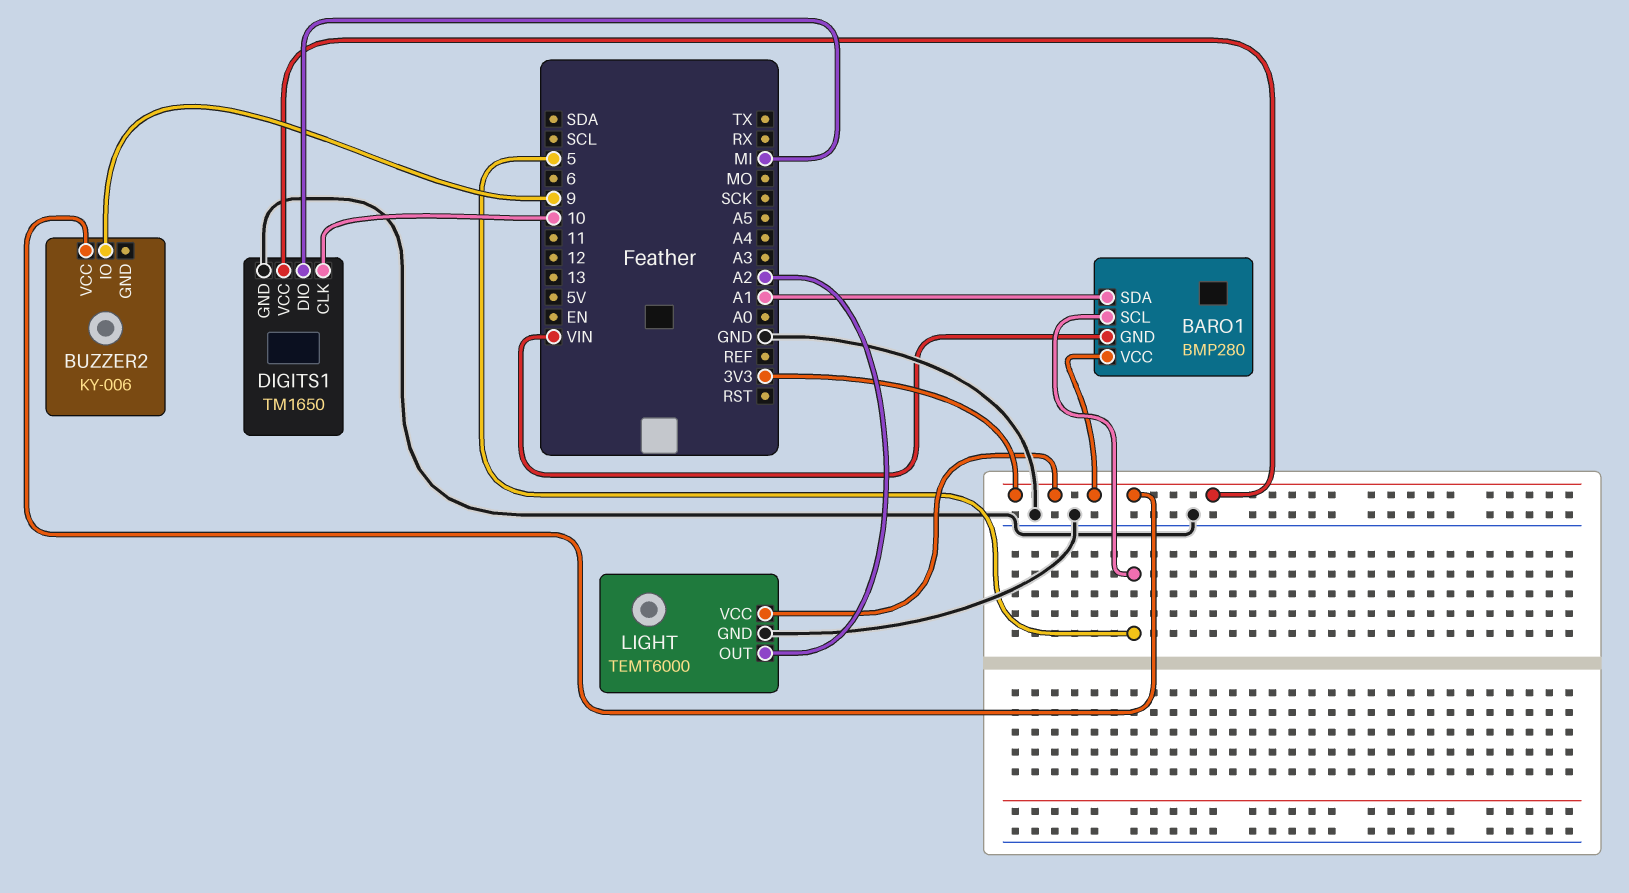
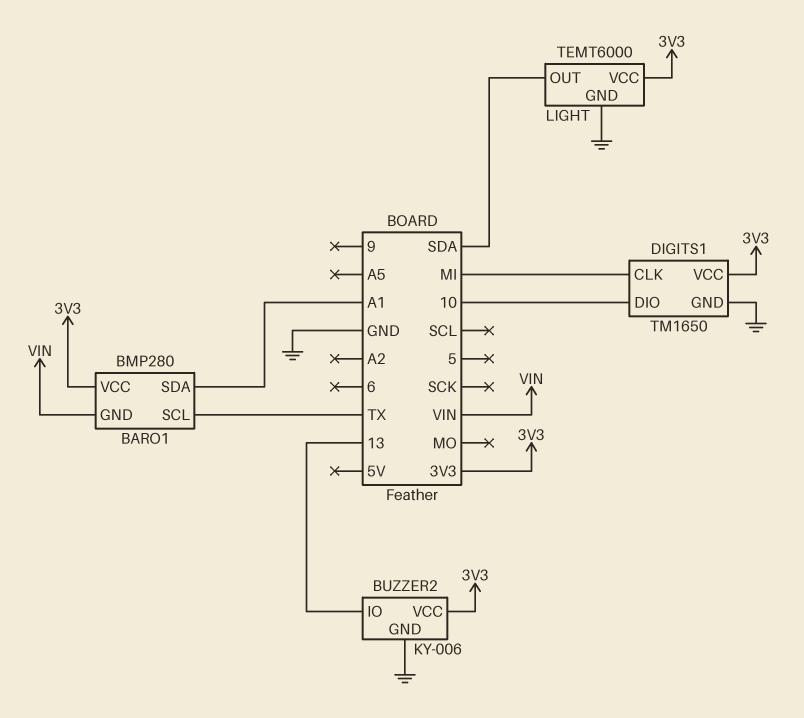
BARO1 pin SCL: 5 -> TX
BUZZER2 pin GND: none -> GND
BUZZER2 pin IO: 9 -> 13
DIGITS1 pin CLK: 10 -> MI
DIGITS1 pin DIO: MI -> 10
LIGHT pin OUT: A2 -> SDA

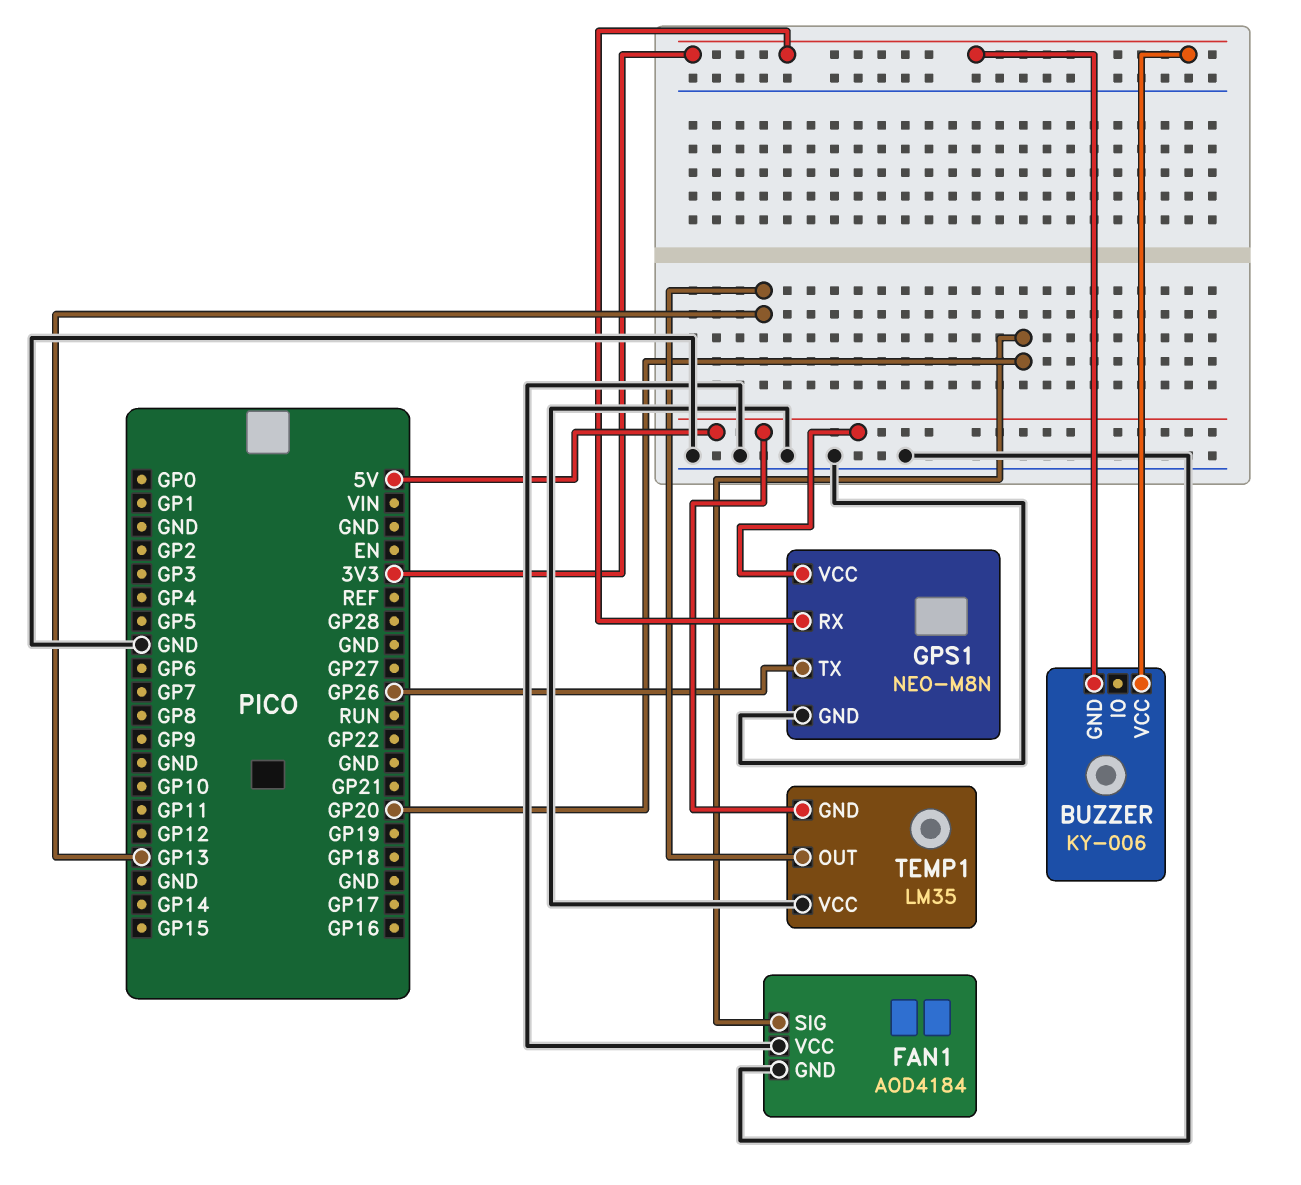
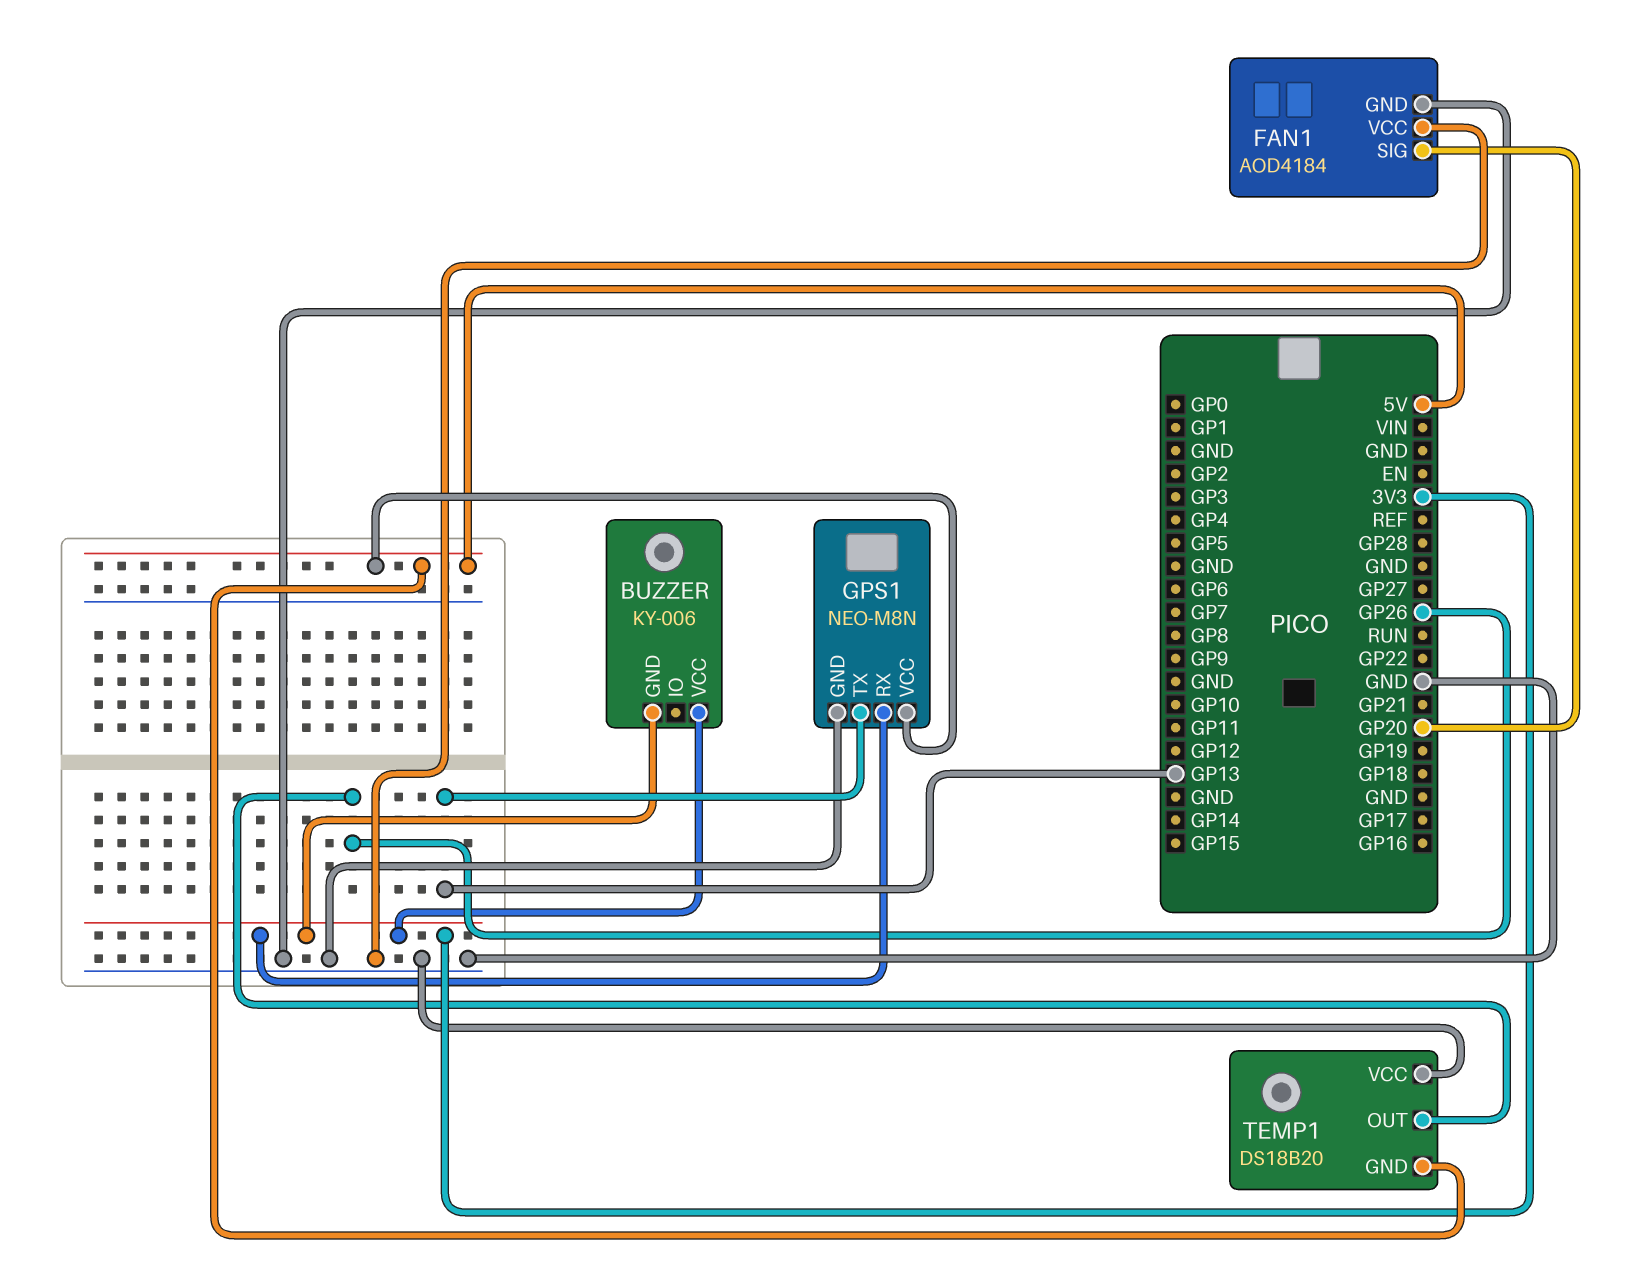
GPS1 pin TX: GP26 -> GP13
TEMP1: LM35 -> DS18B20
TEMP1 pin OUT: GP13 -> GP26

=== Task brief ===
Take the lines from the one holding "DIGITS1 pin CLK: 10 -> MI" through the final line of the records above and output them exactly, both ends included, excluding pictures.

=== Response ===
DIGITS1 pin CLK: 10 -> MI
DIGITS1 pin DIO: MI -> 10
LIGHT pin OUT: A2 -> SDA

GPS1 pin TX: GP26 -> GP13
TEMP1: LM35 -> DS18B20
TEMP1 pin OUT: GP13 -> GP26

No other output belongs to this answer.